What to work on: When you reach the line in the data below that contains "TP202: none -> test point (N_2)", please start repeating lines exactly, and stop after the line that contains "U219: AND CD4081", repeating nothing else.

Entries provided:
**********
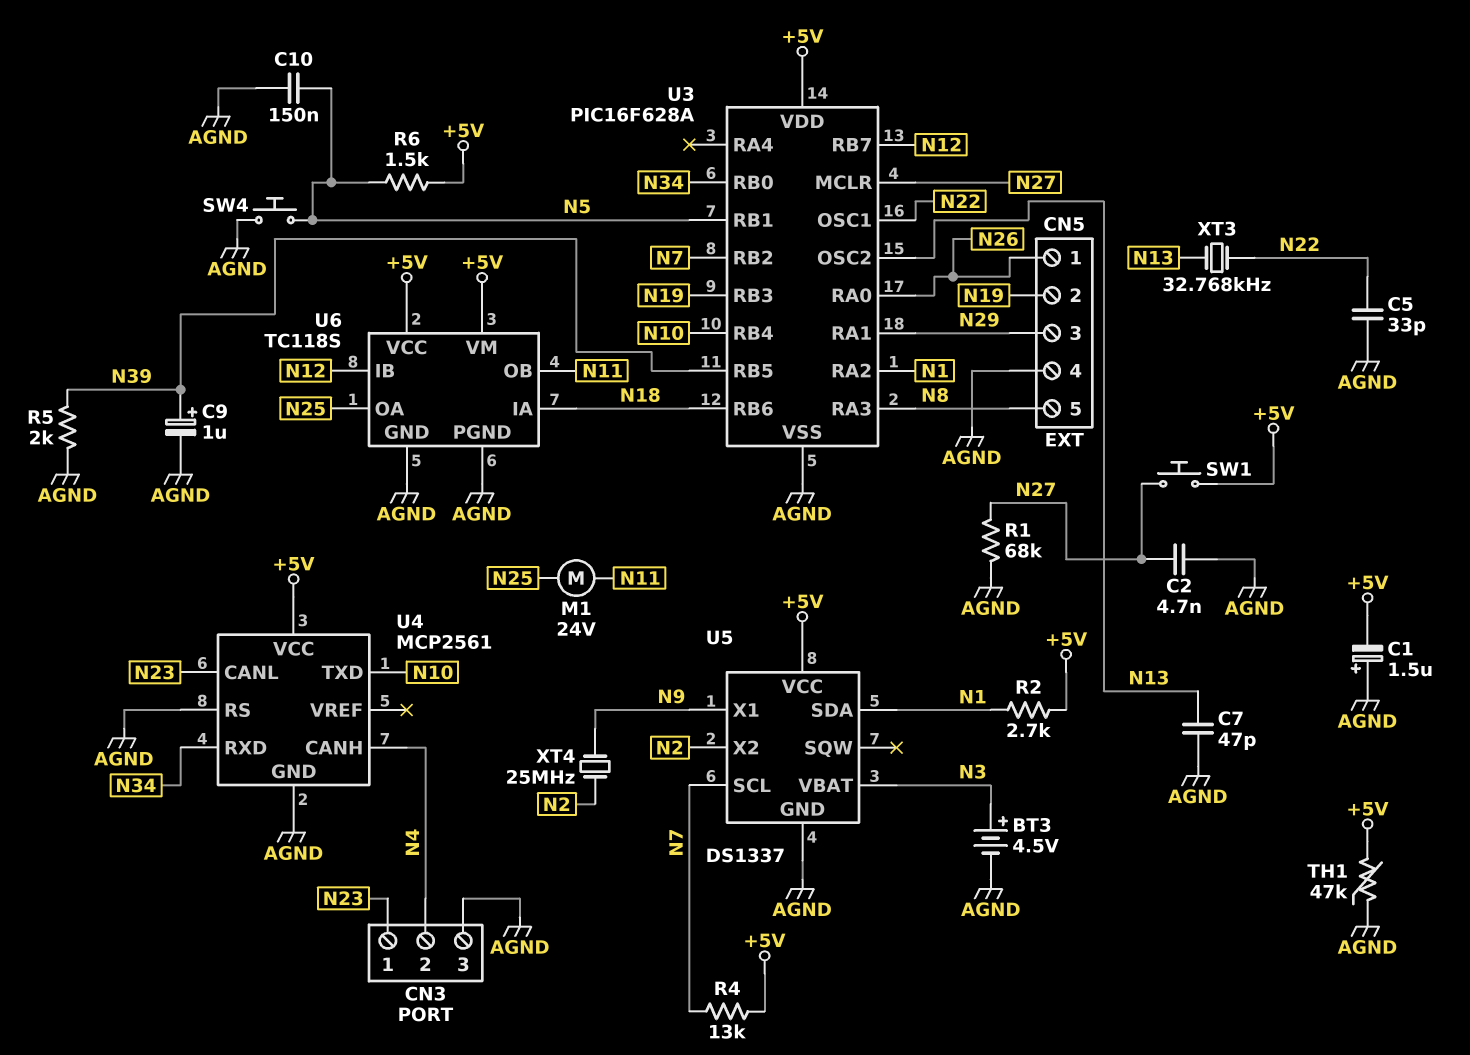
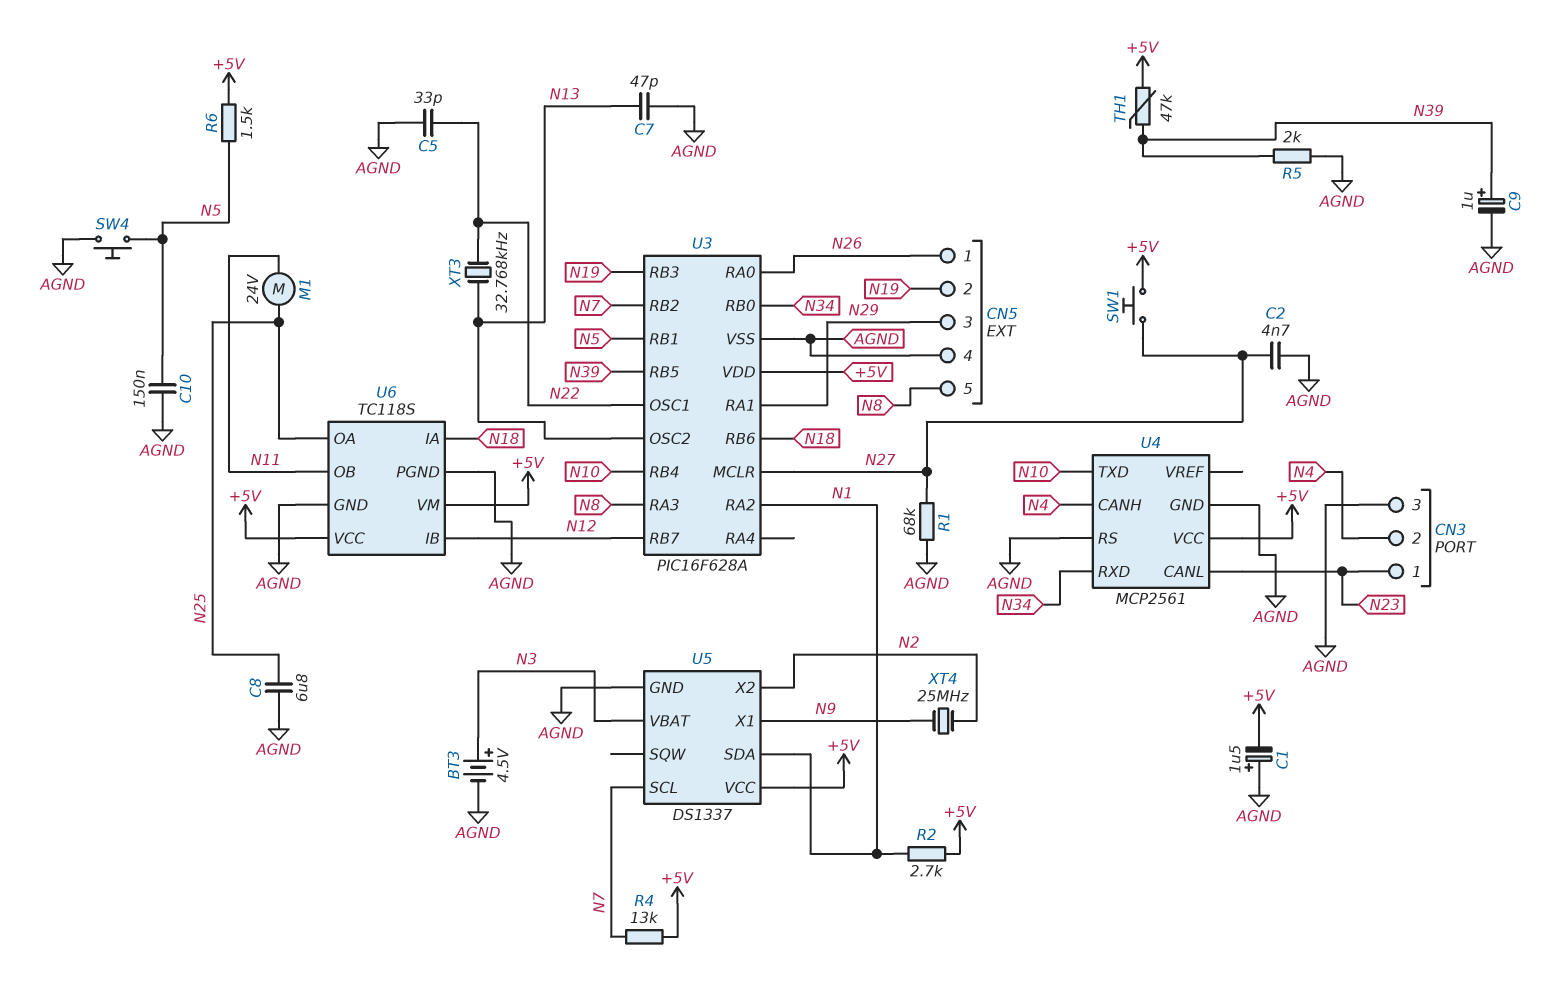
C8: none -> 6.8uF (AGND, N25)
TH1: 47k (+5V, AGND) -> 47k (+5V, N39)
**********
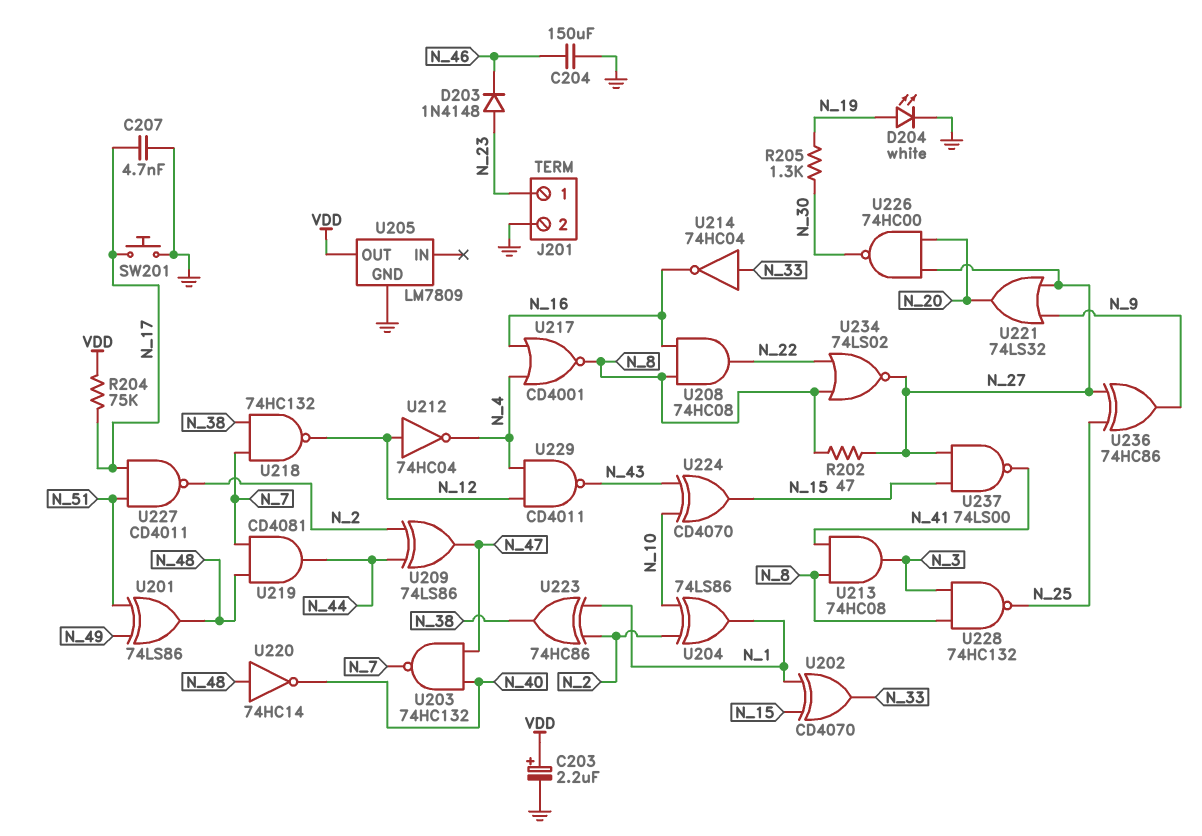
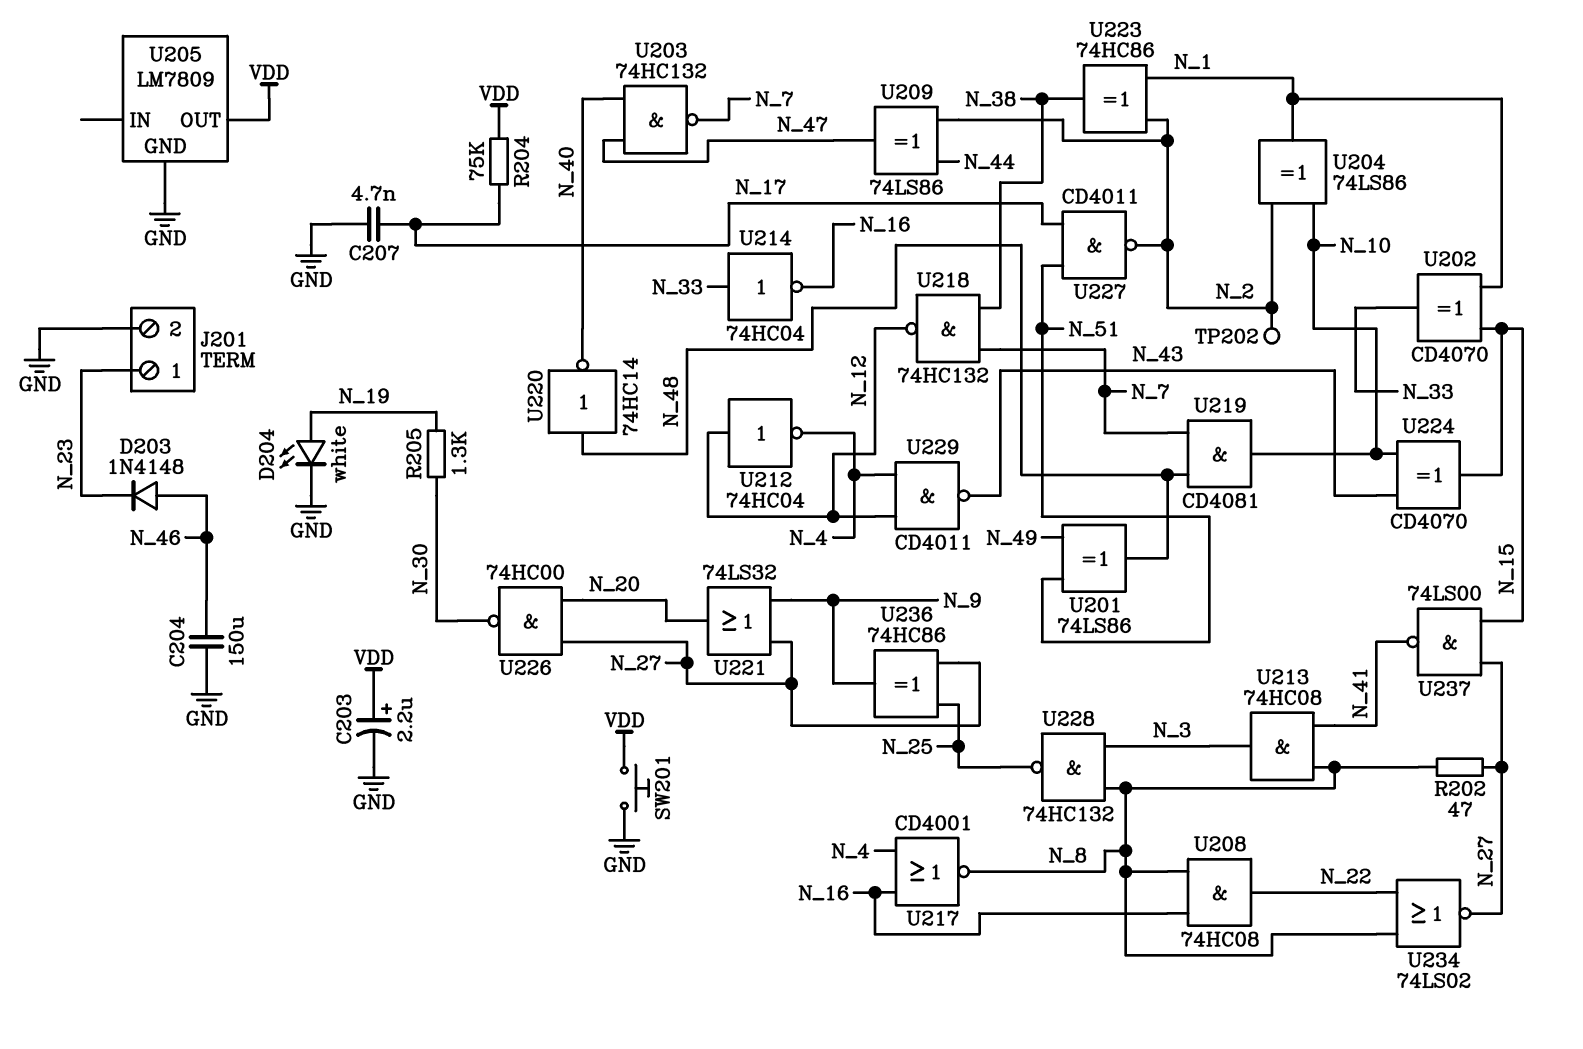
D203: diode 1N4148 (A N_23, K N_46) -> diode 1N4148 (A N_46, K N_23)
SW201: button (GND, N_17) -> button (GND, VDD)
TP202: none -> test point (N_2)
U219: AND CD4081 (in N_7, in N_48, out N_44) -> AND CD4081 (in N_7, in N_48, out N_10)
**********
Answer to the exercise:
TP202: none -> test point (N_2)
U219: AND CD4081 (in N_7, in N_48, out N_44) -> AND CD4081 (in N_7, in N_48, out N_10)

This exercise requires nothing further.